#### Provided records ####

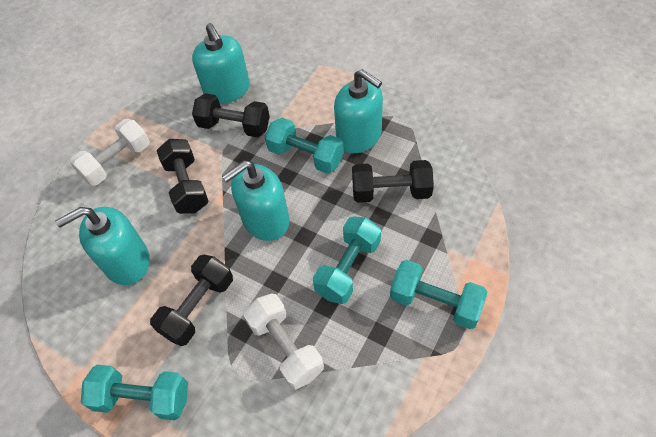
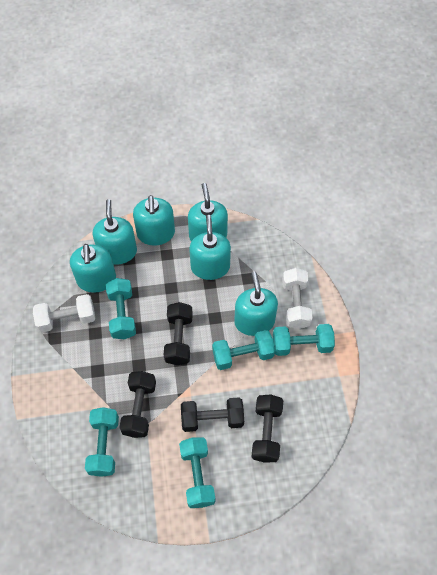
turquoise dumbbell: 4 -> 5
turquoise soap dispenser: 4 -> 6

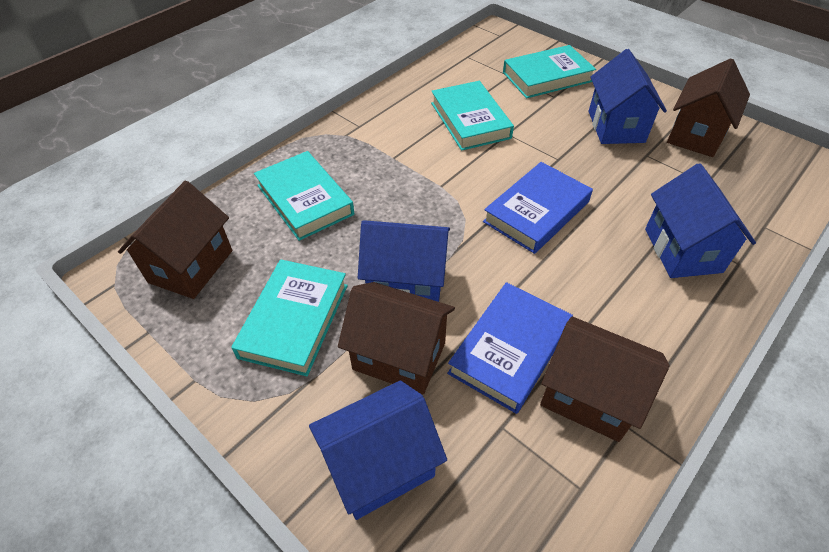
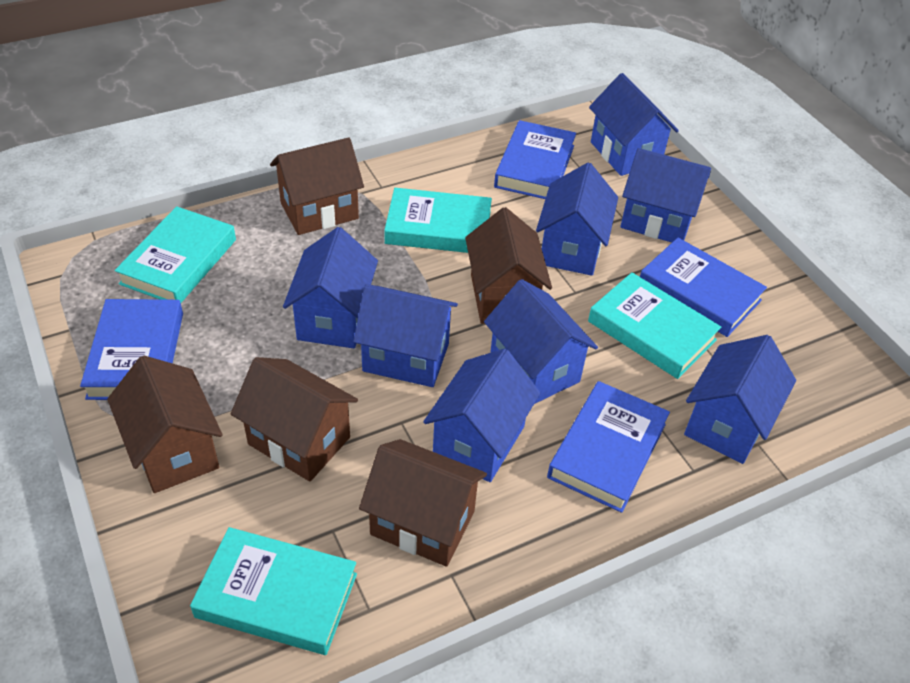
blue book: 2 -> 4
blue house: 4 -> 8
brown house: 4 -> 5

####

**Problem details:** Your reply must hold only the lines from the line containing "turquoise soap dispenser: 4 -> 6" through the end of the records above, written out exactly, both ends included, with no pictures, please.

**Problem solution:**
turquoise soap dispenser: 4 -> 6

blue book: 2 -> 4
blue house: 4 -> 8
brown house: 4 -> 5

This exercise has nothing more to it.